THE DATA:

=== Begin Enclosure ===

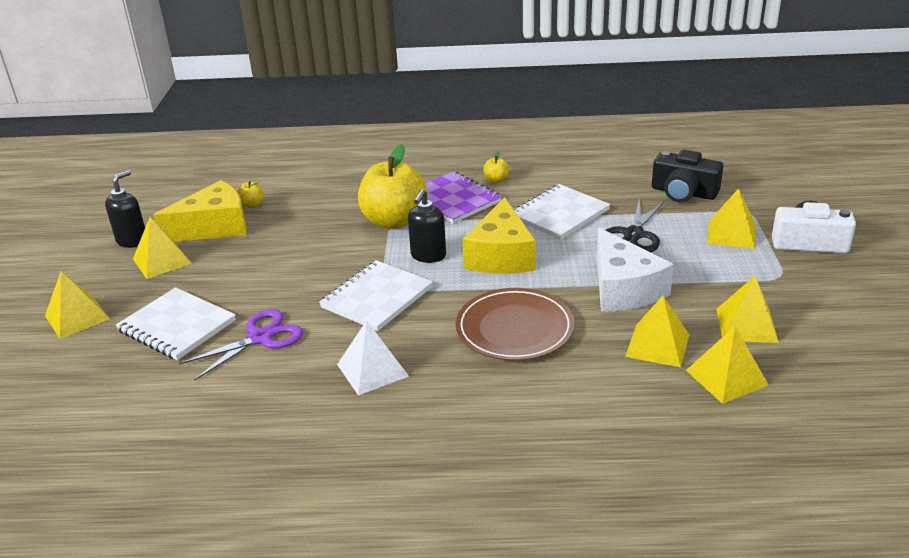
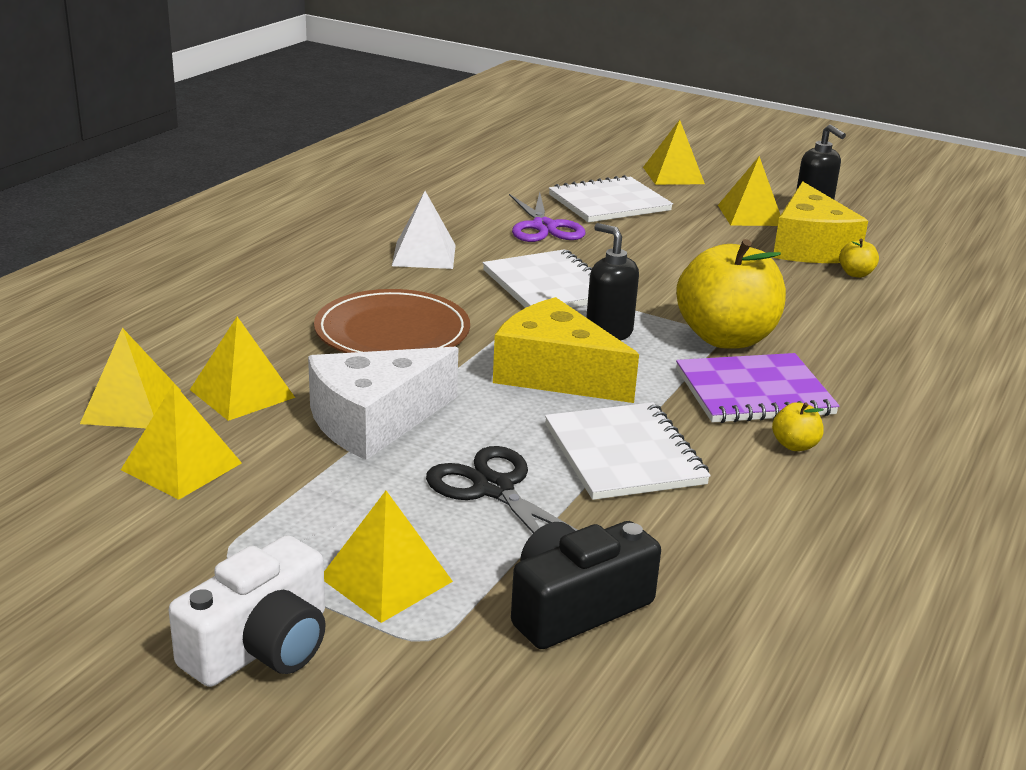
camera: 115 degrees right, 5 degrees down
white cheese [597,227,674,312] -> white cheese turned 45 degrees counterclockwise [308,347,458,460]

=== End Enclosure ===
=== Begin Enclosure ===

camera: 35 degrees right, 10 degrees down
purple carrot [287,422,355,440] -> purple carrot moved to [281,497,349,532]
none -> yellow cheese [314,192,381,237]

=== End Enclosure ===
=== Begin Enclosure ===

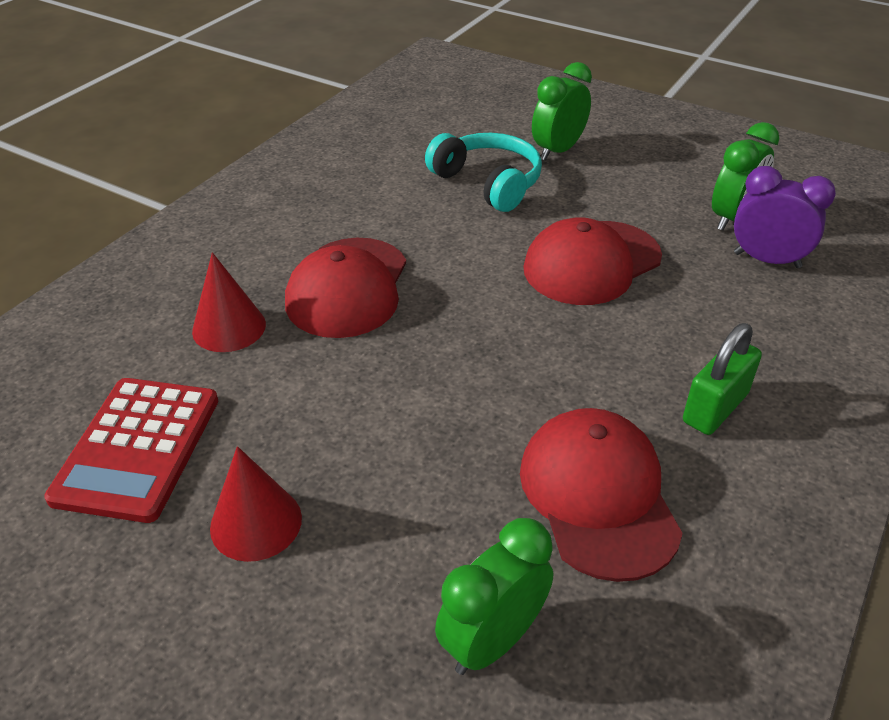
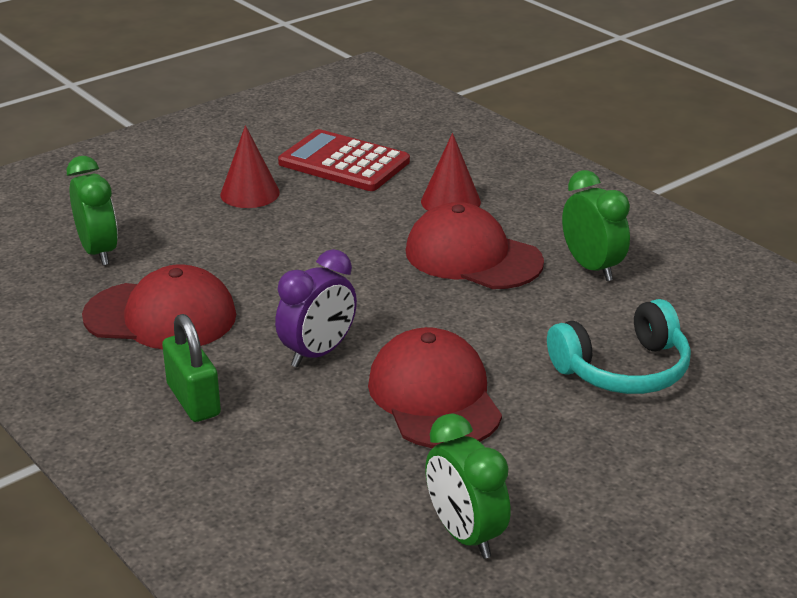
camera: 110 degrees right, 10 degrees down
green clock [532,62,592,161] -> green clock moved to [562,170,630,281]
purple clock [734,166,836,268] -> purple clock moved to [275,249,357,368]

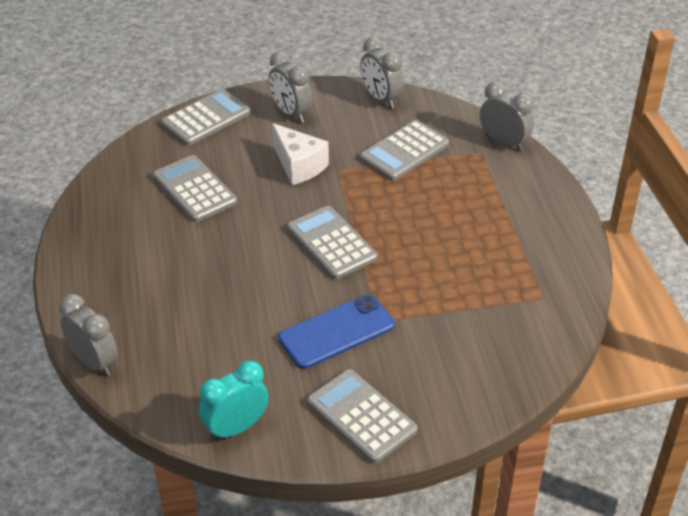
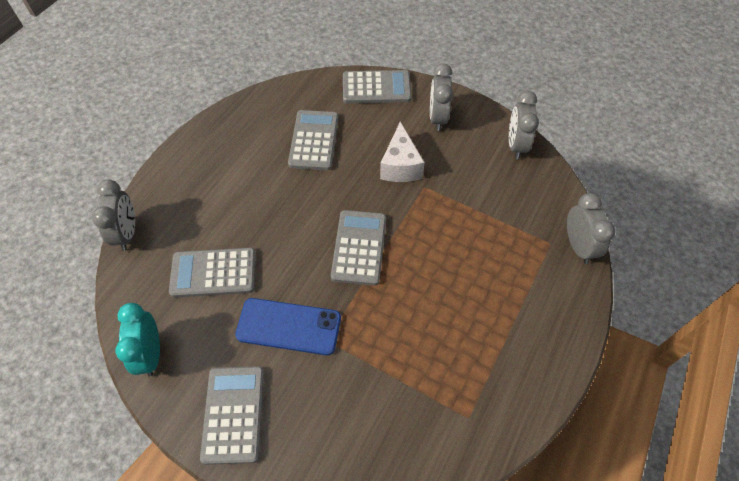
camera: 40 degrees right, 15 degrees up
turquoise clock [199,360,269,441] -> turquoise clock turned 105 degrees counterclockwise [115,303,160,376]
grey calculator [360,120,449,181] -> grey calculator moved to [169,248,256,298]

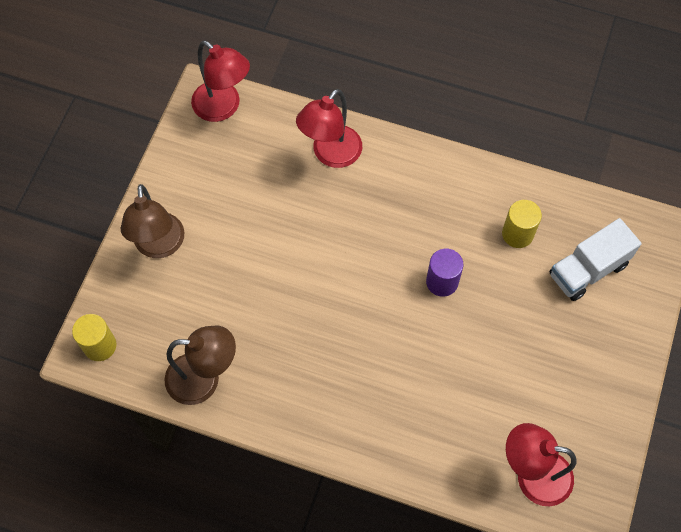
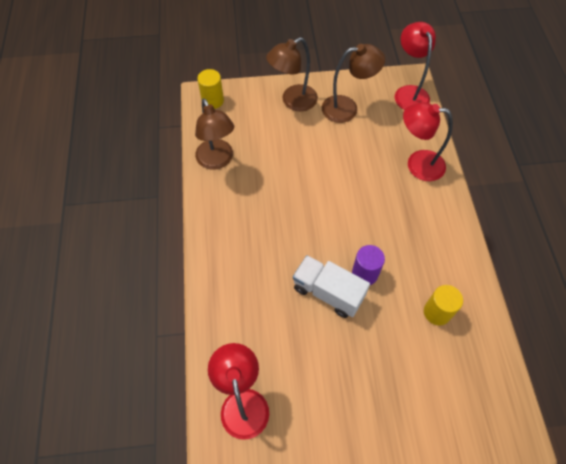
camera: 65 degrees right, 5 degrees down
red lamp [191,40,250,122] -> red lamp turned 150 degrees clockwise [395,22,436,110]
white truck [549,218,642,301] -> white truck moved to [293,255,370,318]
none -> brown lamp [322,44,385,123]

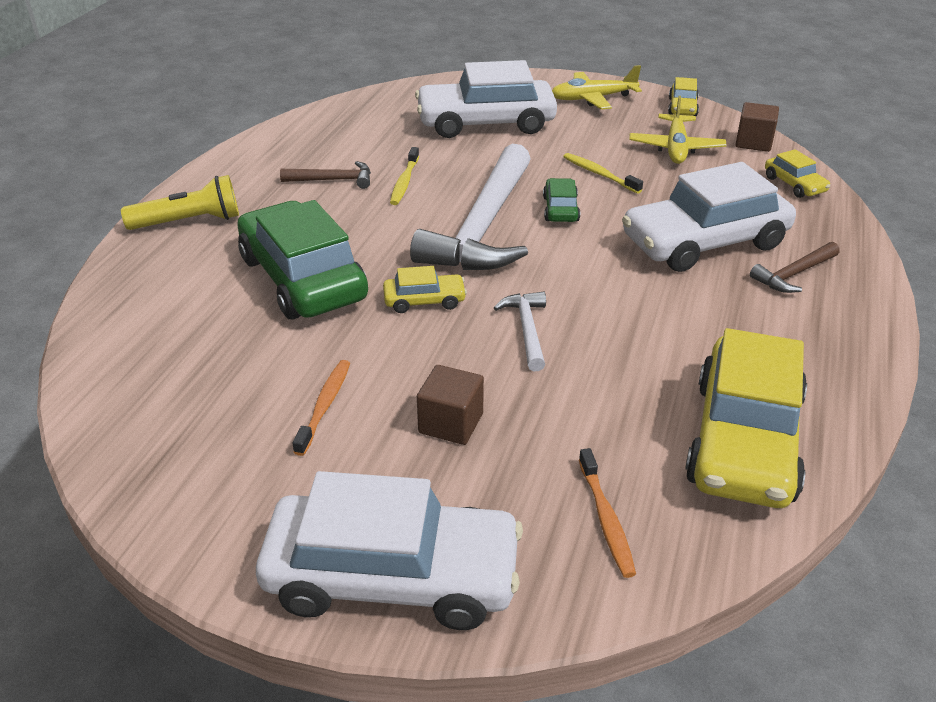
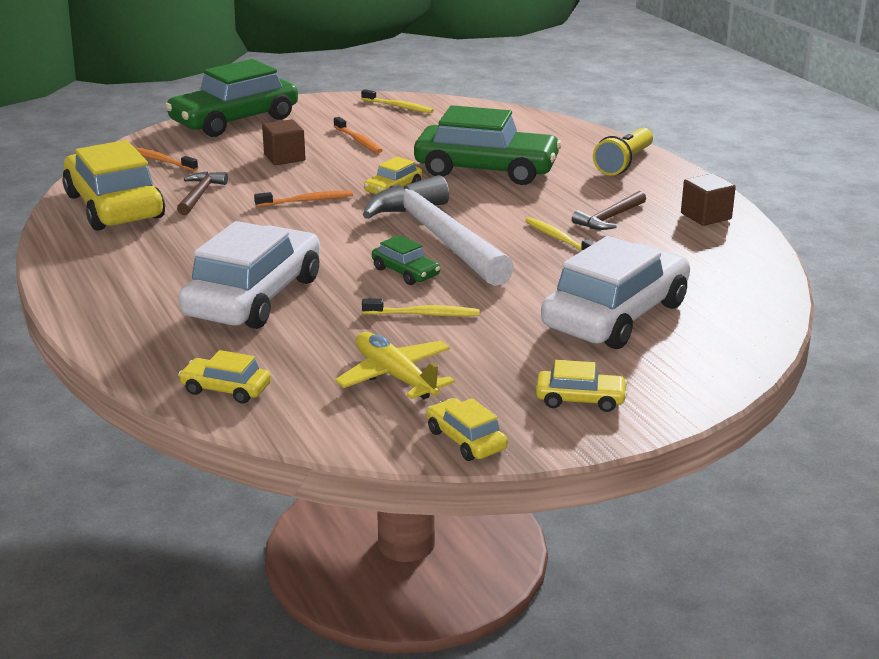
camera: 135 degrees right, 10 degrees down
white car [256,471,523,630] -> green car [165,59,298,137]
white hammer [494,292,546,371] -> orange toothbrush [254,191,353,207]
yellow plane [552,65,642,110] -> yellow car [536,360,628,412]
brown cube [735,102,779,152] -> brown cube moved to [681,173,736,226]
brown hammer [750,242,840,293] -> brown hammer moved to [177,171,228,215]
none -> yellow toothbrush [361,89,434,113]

=== End Enclosure ===

TASK TO CARRY OUT: Reproduce word for word the material above, beginning with the line that contains "white hammer [494,292,546,371]" and ending with the line that contains "brown hammer [750,242,840,293]".

EXERCISE SOLUTION:
white hammer [494,292,546,371] -> orange toothbrush [254,191,353,207]
yellow plane [552,65,642,110] -> yellow car [536,360,628,412]
brown cube [735,102,779,152] -> brown cube moved to [681,173,736,226]
brown hammer [750,242,840,293] -> brown hammer moved to [177,171,228,215]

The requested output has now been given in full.